-- Opening Marker --

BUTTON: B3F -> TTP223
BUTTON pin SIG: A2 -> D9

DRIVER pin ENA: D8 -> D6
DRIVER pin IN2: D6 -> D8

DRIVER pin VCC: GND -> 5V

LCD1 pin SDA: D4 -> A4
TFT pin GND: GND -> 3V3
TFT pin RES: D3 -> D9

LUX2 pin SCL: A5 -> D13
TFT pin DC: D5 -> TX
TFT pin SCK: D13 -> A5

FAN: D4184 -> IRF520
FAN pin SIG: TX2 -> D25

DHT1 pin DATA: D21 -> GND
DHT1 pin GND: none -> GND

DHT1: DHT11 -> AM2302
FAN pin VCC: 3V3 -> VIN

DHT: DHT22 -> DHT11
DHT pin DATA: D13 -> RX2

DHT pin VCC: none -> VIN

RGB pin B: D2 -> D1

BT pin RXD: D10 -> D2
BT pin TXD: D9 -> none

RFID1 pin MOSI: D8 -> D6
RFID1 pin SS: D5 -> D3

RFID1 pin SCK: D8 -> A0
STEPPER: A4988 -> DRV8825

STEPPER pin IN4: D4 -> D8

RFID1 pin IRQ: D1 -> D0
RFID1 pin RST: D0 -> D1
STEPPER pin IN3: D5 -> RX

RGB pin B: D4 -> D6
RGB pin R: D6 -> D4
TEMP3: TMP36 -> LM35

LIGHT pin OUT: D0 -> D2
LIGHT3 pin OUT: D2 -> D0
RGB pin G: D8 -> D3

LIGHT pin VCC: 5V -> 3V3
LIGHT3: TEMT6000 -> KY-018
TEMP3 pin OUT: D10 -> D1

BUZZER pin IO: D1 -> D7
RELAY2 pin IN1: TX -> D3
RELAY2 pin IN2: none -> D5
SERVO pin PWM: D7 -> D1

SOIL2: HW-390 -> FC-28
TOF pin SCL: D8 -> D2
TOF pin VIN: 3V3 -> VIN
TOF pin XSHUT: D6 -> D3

-- Closing Marker --

WHAT THE TASK ASKS
The whole listing needs repeating. Match each line exactly.

EXERCISE RESPONSE
BUTTON: B3F -> TTP223
BUTTON pin SIG: A2 -> D9

DRIVER pin ENA: D8 -> D6
DRIVER pin IN2: D6 -> D8

DRIVER pin VCC: GND -> 5V

LCD1 pin SDA: D4 -> A4
TFT pin GND: GND -> 3V3
TFT pin RES: D3 -> D9

LUX2 pin SCL: A5 -> D13
TFT pin DC: D5 -> TX
TFT pin SCK: D13 -> A5

FAN: D4184 -> IRF520
FAN pin SIG: TX2 -> D25

DHT1 pin DATA: D21 -> GND
DHT1 pin GND: none -> GND

DHT1: DHT11 -> AM2302
FAN pin VCC: 3V3 -> VIN

DHT: DHT22 -> DHT11
DHT pin DATA: D13 -> RX2

DHT pin VCC: none -> VIN

RGB pin B: D2 -> D1

BT pin RXD: D10 -> D2
BT pin TXD: D9 -> none

RFID1 pin MOSI: D8 -> D6
RFID1 pin SS: D5 -> D3

RFID1 pin SCK: D8 -> A0
STEPPER: A4988 -> DRV8825

STEPPER pin IN4: D4 -> D8

RFID1 pin IRQ: D1 -> D0
RFID1 pin RST: D0 -> D1
STEPPER pin IN3: D5 -> RX

RGB pin B: D4 -> D6
RGB pin R: D6 -> D4
TEMP3: TMP36 -> LM35

LIGHT pin OUT: D0 -> D2
LIGHT3 pin OUT: D2 -> D0
RGB pin G: D8 -> D3

LIGHT pin VCC: 5V -> 3V3
LIGHT3: TEMT6000 -> KY-018
TEMP3 pin OUT: D10 -> D1

BUZZER pin IO: D1 -> D7
RELAY2 pin IN1: TX -> D3
RELAY2 pin IN2: none -> D5
SERVO pin PWM: D7 -> D1

SOIL2: HW-390 -> FC-28
TOF pin SCL: D8 -> D2
TOF pin VIN: 3V3 -> VIN
TOF pin XSHUT: D6 -> D3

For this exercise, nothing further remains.